» **Data entries**
++++++++++++++++++++
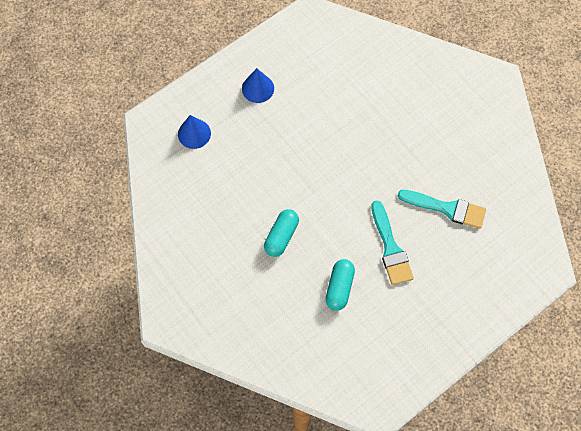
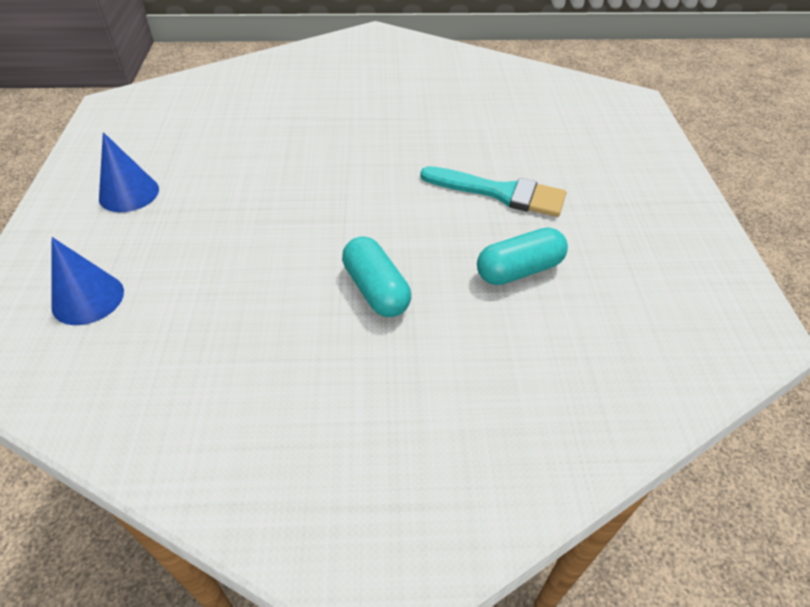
camera: 55 degrees left, 20 degrees down
(339, 287) = (519, 270): turquoise capsule -> turquoise capsule turned 75 degrees counterclockwise
(446, 208) = (489, 127): turquoise brush -> none

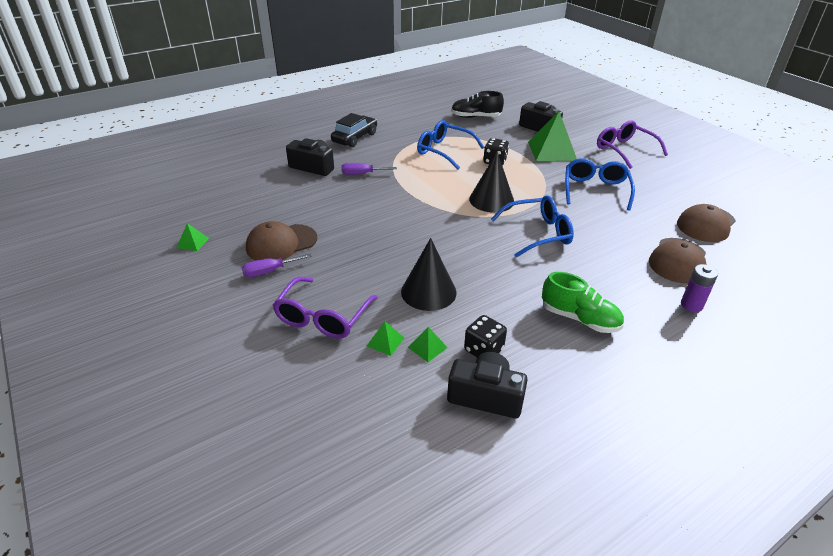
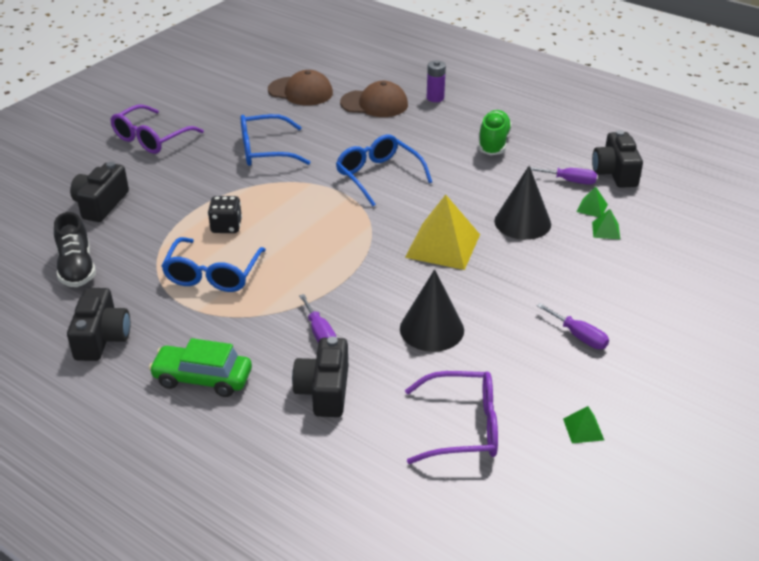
camera: 110 degrees left, 0 degrees up
(281, 243) = (525, 348): brown cap -> none
(322, 317) = (610, 274): purple glasses -> purple glasses (463, 427)
(355, 138) = (202, 378): black car -> green car
(409, 118) = (102, 338): none -> black camera
(421, 240) = (443, 245): none -> yellow pyramid
(483, 350) = (570, 181): black dice -> purple screwdriver
(491, 200) = (327, 214): black cone -> black cone (431, 329)
(551, 151) = (174, 188): green pyramid -> none

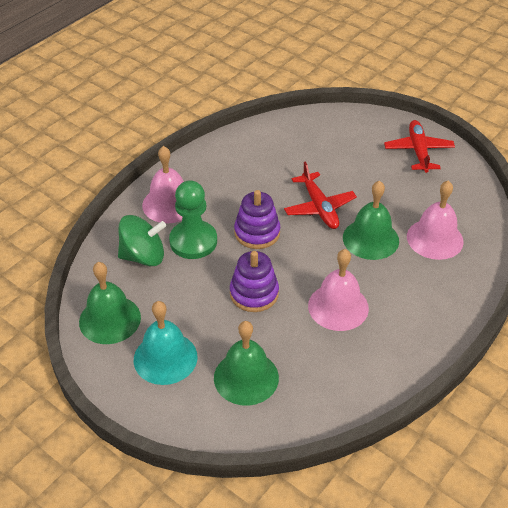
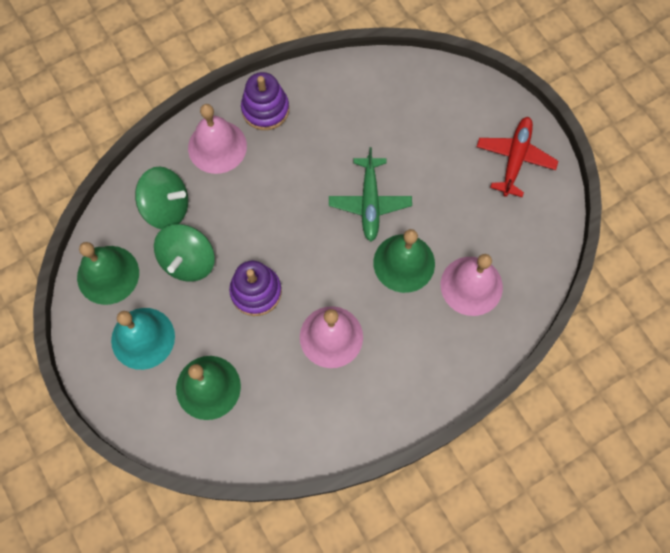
camera: 20 degrees right, 25 degrees up
(181, 289) = (188, 261): none -> green spinning top
(193, 241) = (222, 205): green pawn -> none
(257, 233) = (291, 215): purple stacking toy -> purple stacking toy (265, 109)
(319, 207) = (370, 202): red plane -> green plane

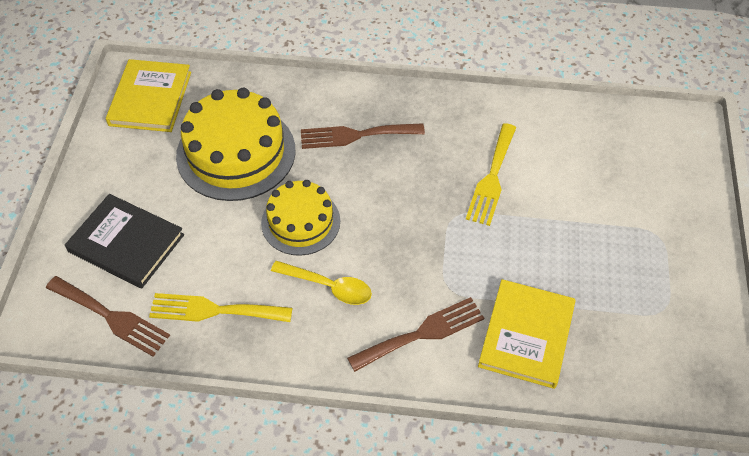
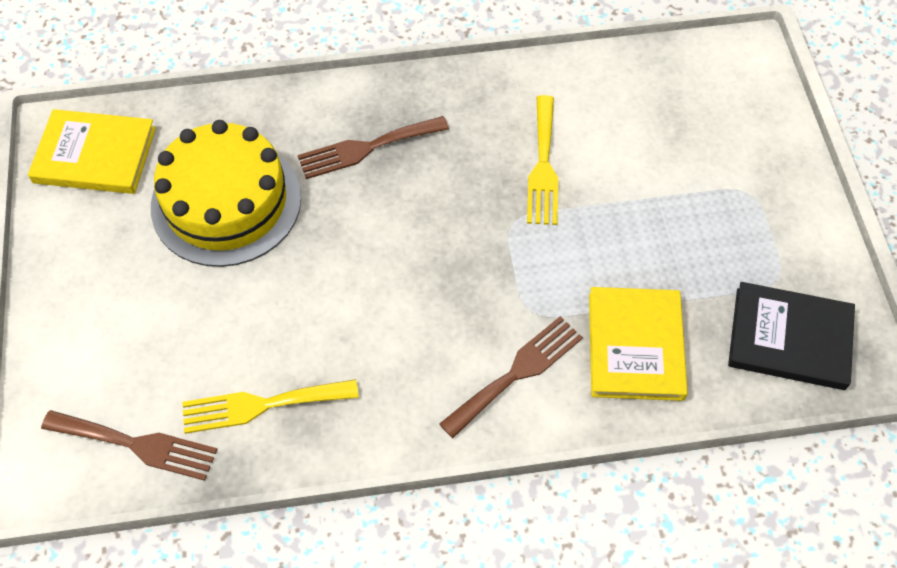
camera: 15 degrees left, 5 degrees up
(126, 243) = (125, 348): black book -> black book (789, 339)
(150, 98) = (95, 155): yellow book -> yellow book turned 75 degrees counterclockwise
(300, 222) = (333, 271): yellow cake -> none
(328, 286) = (390, 343): yellow spoon -> none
++++++++++++++++++++
» **Goal of the exercise**
Reproduce the lines above letter for letter. The pictures stay behind.

» **Your response**
camera: 55 degrees left, 20 degrees down
(339, 287) = (519, 270): turquoise capsule -> turquoise capsule turned 75 degrees counterclockwise
(446, 208) = (489, 127): turquoise brush -> none

camera: 110 degrees left, 0 degrees up
(281, 243) = (525, 348): brown cap -> none
(322, 317) = (610, 274): purple glasses -> purple glasses (463, 427)
(355, 138) = (202, 378): black car -> green car
(409, 118) = (102, 338): none -> black camera
(421, 240) = (443, 245): none -> yellow pyramid
(483, 350) = (570, 181): black dice -> purple screwdriver
(491, 200) = (327, 214): black cone -> black cone (431, 329)
(551, 151) = (174, 188): green pyramid -> none

camera: 20 degrees right, 25 degrees up
(181, 289) = (188, 261): none -> green spinning top
(193, 241) = (222, 205): green pawn -> none
(257, 233) = (291, 215): purple stacking toy -> purple stacking toy (265, 109)
(319, 207) = (370, 202): red plane -> green plane

camera: 15 degrees left, 5 degrees up
(126, 243) = (125, 348): black book -> black book (789, 339)
(150, 98) = (95, 155): yellow book -> yellow book turned 75 degrees counterclockwise
(300, 222) = (333, 271): yellow cake -> none
(328, 286) = (390, 343): yellow spoon -> none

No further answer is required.